* TRY IT: Your job is to copy every line in the material containing the word "brick".

BEGIN INFORMATION GIVEN

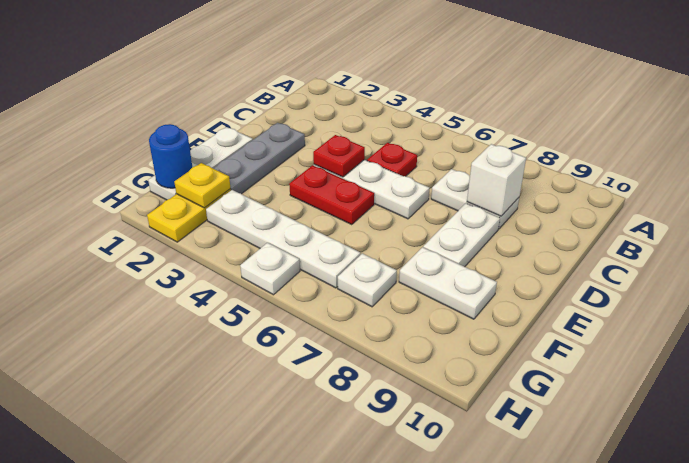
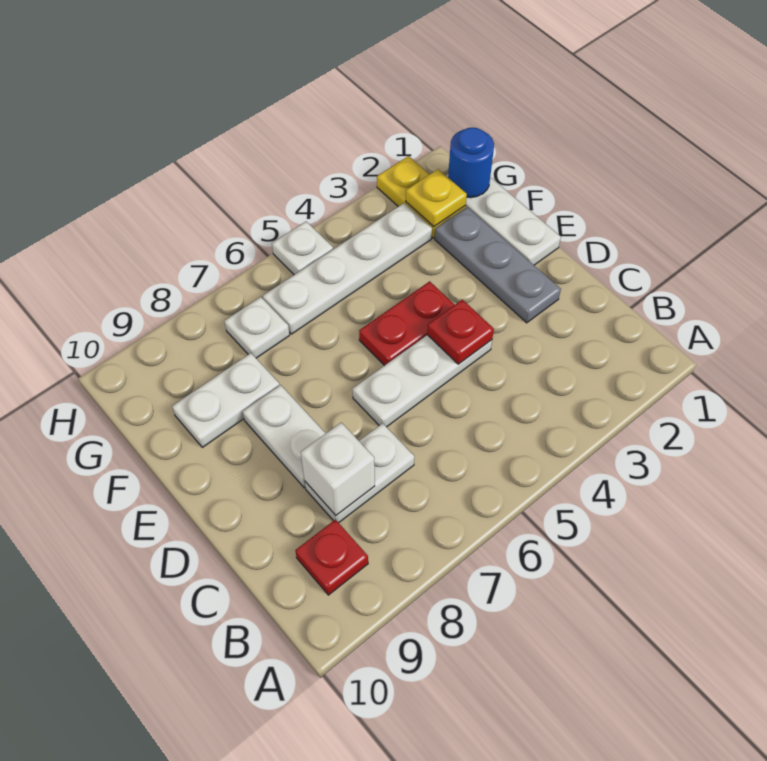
red plate C5 level 1 -> red plate B9 level 1

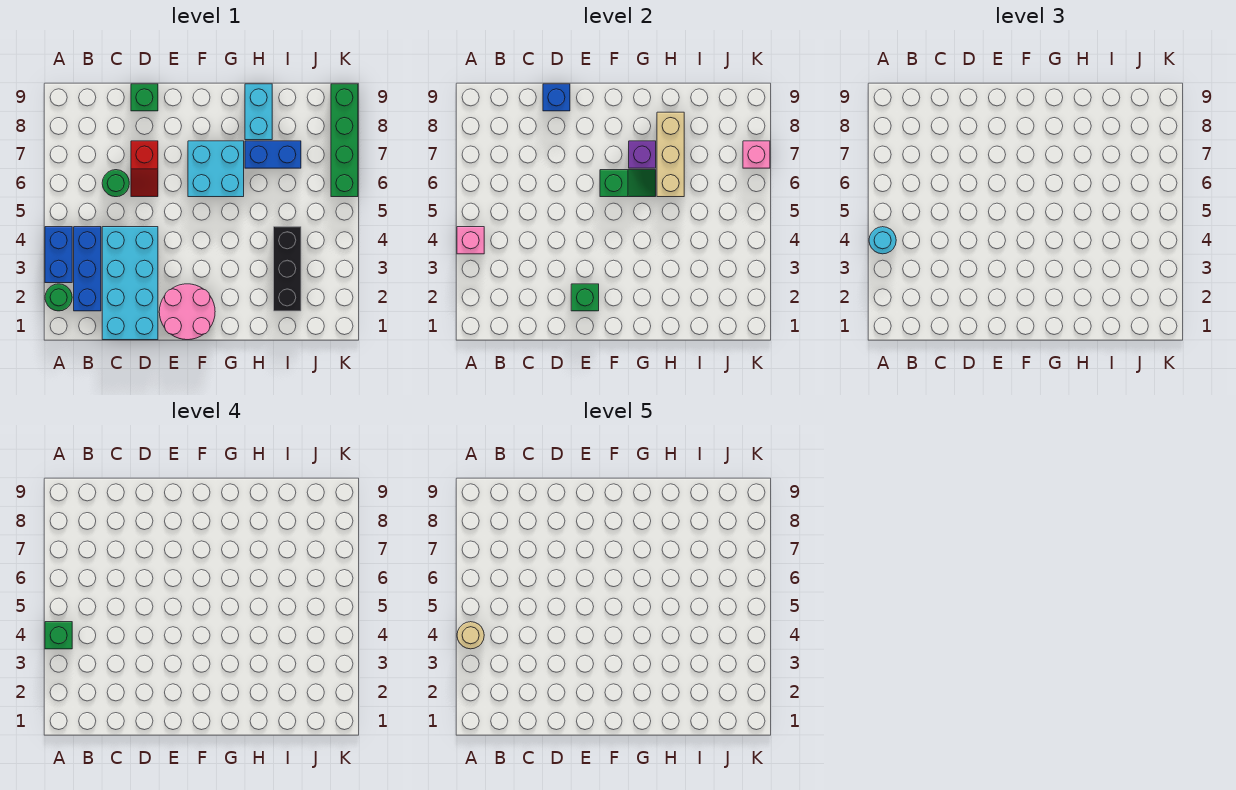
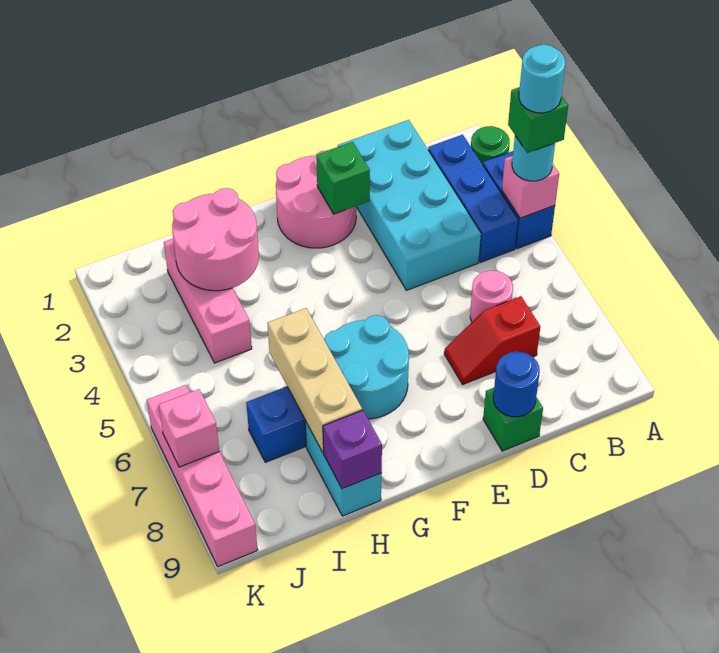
tan round brick A4 level 5 -> cyan round brick A4 level 5
green round brick C6 level 1 -> pink round brick C6 level 1
red slope D6:D7 level 1 top 7 -> red slope C7:D7 level 1 top C
blue brick D9 level 2 -> blue round brick D9 level 2
cyan brick F6:G7 level 1 -> cyan round brick F6:G7 level 1
green slope F6:G6 level 2 top F -> none
purple brick G7 level 2 -> purple brick H9 level 2
none -> pink round brick H2:I3 level 2
black brick I2:I4 level 1 -> pink brick I2:I4 level 1
green brick K6:K9 level 1 -> pink brick K6:K9 level 1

END INFORMATION GIVEN

* RESPONSE TO THE TASK:
tan round brick A4 level 5 -> cyan round brick A4 level 5
green round brick C6 level 1 -> pink round brick C6 level 1
blue brick D9 level 2 -> blue round brick D9 level 2
cyan brick F6:G7 level 1 -> cyan round brick F6:G7 level 1
purple brick G7 level 2 -> purple brick H9 level 2
none -> pink round brick H2:I3 level 2
black brick I2:I4 level 1 -> pink brick I2:I4 level 1
green brick K6:K9 level 1 -> pink brick K6:K9 level 1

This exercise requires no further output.